In the listing below, the lines starting with the line with "R10: 270 (W5, W7) -> 270 (W1, W5)" and going on through the line with "SW3: button (GND, W9) -> button (+9V, GND)" are to be reproduced exactly, and only those.

▸ Data for this exercise:
━━━━━━━━━━━━━━━━━━━━
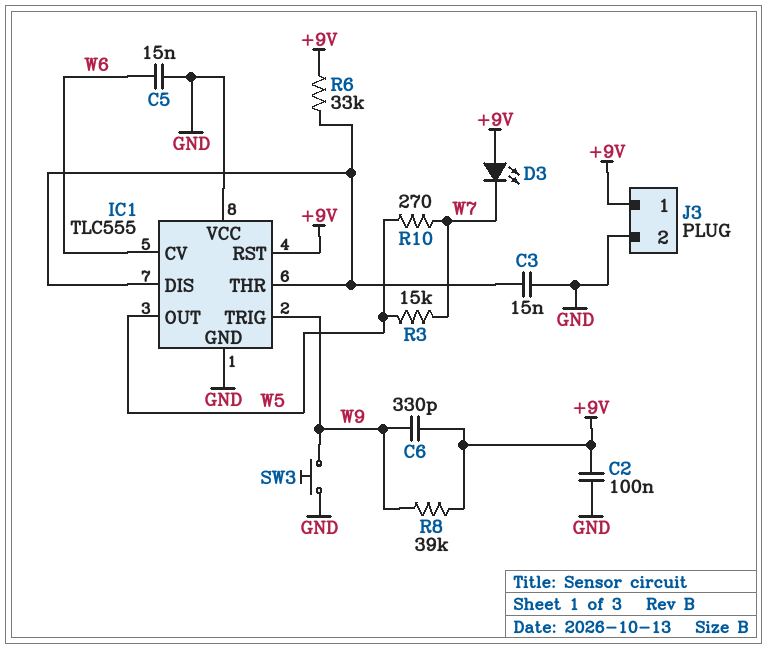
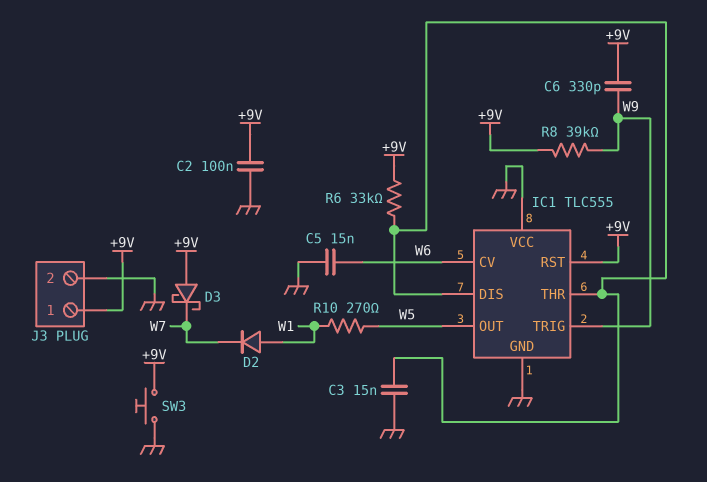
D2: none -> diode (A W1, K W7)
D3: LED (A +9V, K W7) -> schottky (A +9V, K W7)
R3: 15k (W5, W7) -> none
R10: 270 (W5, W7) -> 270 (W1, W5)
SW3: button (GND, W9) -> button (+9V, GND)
━━━━━━━━━━━━━━━━━━━━
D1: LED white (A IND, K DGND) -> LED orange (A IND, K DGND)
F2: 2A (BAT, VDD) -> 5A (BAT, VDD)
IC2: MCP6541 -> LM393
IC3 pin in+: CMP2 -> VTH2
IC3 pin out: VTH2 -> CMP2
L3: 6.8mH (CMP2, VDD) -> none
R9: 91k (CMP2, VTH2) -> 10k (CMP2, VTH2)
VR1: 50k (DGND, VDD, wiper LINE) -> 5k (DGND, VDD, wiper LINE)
━━━━━━━━━━━━━━━━━━━━
▸ Reply to the task:
R10: 270 (W5, W7) -> 270 (W1, W5)
SW3: button (GND, W9) -> button (+9V, GND)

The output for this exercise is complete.